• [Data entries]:
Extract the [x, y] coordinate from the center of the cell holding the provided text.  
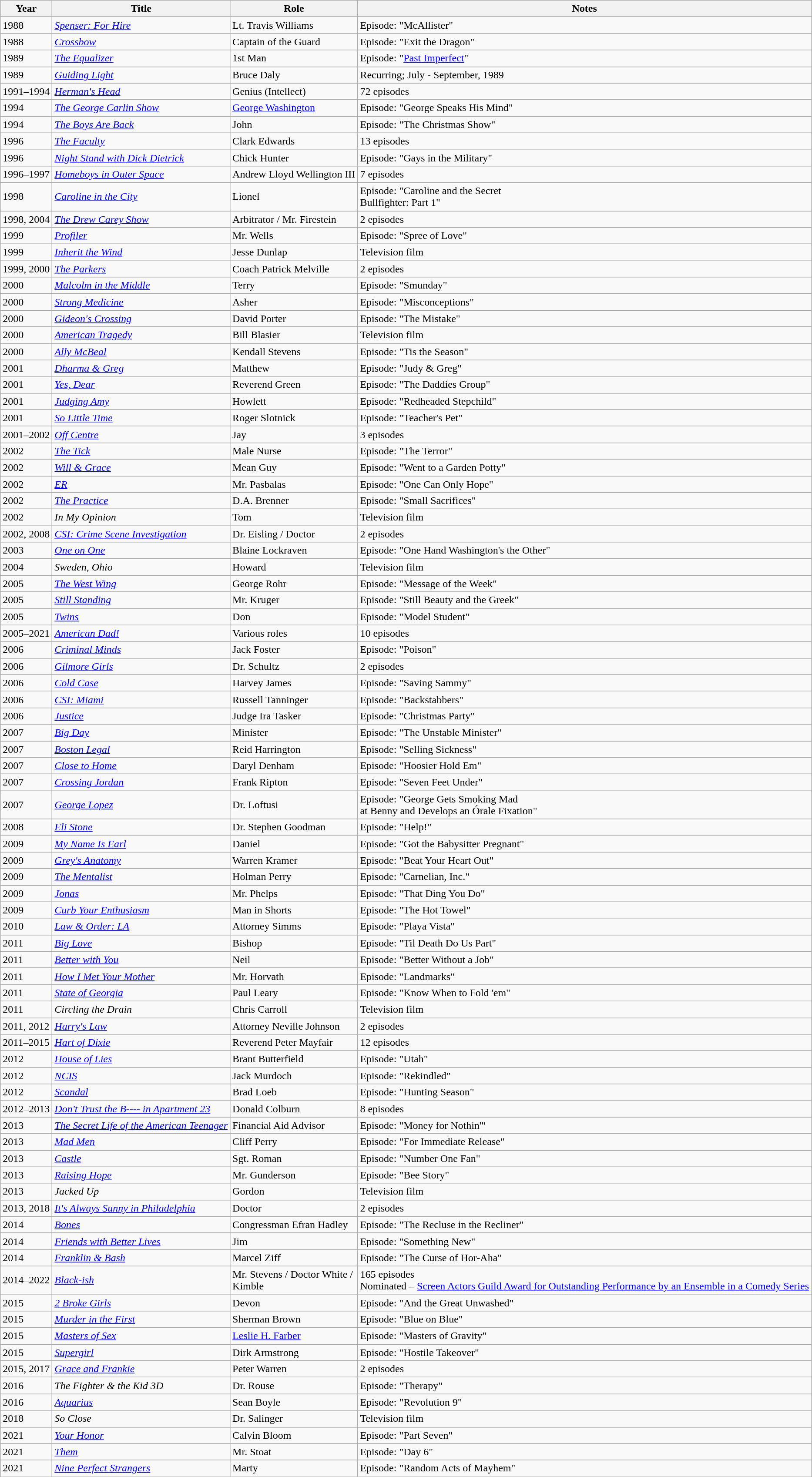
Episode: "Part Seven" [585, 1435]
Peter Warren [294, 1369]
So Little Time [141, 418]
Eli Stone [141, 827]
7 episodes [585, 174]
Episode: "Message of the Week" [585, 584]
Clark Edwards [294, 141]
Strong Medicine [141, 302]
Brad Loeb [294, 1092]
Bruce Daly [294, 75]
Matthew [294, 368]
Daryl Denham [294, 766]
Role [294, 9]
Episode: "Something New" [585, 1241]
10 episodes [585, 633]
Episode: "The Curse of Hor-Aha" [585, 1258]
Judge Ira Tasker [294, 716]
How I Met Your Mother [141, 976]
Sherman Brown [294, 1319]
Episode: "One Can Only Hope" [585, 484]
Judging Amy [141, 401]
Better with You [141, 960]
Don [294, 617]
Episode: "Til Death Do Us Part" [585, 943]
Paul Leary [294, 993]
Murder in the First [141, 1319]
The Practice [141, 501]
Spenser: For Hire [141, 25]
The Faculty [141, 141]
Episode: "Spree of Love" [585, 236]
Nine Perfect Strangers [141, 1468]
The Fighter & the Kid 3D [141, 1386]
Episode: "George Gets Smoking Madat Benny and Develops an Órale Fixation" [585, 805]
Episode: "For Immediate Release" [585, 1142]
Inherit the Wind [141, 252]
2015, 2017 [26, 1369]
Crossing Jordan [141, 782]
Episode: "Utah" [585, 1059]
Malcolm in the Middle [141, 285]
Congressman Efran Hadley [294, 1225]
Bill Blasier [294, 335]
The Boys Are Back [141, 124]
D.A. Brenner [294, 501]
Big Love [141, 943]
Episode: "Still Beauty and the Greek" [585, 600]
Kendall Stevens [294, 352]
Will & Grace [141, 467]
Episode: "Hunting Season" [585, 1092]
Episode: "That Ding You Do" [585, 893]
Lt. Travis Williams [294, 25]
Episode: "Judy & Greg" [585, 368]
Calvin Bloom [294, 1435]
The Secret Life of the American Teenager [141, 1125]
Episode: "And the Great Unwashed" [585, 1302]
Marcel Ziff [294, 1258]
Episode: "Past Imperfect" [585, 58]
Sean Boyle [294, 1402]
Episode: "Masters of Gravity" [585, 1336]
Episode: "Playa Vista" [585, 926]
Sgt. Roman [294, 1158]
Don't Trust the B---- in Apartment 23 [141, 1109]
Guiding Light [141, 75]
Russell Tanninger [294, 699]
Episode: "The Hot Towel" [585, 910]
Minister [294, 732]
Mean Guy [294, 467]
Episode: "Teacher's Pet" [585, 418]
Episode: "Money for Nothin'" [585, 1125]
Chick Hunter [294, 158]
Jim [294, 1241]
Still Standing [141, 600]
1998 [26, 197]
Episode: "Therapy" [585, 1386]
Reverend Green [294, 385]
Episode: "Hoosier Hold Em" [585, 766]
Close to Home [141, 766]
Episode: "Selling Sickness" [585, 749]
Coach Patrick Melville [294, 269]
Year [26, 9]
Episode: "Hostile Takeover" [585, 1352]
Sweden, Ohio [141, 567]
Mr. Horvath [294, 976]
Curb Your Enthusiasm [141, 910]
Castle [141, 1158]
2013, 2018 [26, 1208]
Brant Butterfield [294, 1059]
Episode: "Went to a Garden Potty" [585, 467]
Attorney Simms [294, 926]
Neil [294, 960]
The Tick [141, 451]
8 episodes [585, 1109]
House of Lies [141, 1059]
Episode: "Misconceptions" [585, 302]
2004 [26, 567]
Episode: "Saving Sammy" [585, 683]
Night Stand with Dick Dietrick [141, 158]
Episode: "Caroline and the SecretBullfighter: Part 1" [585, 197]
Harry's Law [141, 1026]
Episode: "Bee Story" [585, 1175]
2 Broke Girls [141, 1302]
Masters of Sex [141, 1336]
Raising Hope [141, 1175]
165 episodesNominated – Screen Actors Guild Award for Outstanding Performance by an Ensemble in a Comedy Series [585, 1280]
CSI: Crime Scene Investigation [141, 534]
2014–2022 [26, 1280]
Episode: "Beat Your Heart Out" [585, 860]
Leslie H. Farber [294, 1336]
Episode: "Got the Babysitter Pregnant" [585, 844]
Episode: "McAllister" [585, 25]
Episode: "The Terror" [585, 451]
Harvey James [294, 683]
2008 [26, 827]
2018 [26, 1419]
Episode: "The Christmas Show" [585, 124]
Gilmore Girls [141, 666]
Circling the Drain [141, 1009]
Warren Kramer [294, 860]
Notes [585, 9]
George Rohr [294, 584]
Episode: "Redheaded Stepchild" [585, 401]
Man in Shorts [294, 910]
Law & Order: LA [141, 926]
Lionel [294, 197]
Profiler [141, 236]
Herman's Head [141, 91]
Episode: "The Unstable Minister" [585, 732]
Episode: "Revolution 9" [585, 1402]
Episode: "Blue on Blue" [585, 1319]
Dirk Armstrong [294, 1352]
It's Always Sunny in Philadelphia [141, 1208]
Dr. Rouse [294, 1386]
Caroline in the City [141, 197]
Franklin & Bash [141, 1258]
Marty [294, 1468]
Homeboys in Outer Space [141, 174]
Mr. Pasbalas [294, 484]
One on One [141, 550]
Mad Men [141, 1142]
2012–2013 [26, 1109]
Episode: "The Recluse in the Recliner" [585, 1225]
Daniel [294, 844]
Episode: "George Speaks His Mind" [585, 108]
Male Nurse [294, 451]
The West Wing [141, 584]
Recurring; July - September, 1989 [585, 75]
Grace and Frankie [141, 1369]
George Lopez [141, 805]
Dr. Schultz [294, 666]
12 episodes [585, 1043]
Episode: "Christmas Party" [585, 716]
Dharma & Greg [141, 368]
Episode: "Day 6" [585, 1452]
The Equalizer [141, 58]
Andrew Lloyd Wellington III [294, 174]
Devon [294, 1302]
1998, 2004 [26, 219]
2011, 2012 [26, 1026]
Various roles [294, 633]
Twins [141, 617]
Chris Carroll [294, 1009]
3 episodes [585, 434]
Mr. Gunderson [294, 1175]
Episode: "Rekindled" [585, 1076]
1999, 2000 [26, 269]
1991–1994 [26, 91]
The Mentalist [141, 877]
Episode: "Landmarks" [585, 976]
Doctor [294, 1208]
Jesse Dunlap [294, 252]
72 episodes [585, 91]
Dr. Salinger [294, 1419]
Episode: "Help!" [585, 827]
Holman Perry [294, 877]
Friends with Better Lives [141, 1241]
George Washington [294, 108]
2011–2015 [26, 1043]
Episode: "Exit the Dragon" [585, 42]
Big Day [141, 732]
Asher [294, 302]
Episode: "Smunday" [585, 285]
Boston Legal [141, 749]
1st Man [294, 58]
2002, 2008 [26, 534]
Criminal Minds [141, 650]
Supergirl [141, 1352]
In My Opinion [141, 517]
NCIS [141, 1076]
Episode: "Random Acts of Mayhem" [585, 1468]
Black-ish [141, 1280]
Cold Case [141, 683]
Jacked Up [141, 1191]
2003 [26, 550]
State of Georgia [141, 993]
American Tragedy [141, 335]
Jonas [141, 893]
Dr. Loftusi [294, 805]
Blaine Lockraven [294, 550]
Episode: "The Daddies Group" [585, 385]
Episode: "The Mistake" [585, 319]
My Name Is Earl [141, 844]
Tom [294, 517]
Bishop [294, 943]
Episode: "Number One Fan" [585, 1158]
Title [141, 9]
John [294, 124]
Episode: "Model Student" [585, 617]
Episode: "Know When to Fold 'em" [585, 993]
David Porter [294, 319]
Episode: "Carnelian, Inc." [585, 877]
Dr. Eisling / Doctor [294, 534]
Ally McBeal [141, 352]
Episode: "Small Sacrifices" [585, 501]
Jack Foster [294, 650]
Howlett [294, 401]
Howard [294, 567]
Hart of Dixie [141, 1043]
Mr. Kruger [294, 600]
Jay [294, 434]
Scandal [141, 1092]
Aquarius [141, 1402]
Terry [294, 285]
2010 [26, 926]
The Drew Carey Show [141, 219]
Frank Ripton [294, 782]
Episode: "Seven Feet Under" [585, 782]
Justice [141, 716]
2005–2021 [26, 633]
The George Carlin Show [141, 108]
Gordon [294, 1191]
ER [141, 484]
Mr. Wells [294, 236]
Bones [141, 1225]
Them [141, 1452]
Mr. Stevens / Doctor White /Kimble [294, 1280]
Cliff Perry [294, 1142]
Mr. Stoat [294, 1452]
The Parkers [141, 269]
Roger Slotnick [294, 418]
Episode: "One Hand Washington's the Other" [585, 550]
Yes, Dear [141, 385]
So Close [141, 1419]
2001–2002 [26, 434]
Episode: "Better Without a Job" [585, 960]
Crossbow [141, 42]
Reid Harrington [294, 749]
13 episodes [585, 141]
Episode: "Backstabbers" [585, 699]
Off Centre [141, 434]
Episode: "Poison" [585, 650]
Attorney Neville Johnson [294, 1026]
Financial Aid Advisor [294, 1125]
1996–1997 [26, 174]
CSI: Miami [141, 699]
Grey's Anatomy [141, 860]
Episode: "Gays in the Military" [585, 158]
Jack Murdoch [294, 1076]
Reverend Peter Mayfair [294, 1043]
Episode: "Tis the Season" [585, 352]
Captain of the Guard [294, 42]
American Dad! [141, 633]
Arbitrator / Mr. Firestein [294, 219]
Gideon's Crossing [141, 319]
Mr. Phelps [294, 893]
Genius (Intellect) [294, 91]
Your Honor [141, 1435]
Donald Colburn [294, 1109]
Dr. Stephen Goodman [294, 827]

• [What you need to do]: Pull out each of the data entries above that contains the string "Close", treating uppercase and lowercase as different.

• [Answer to this task]:
Close to Home [141, 766]
So Close [141, 1419]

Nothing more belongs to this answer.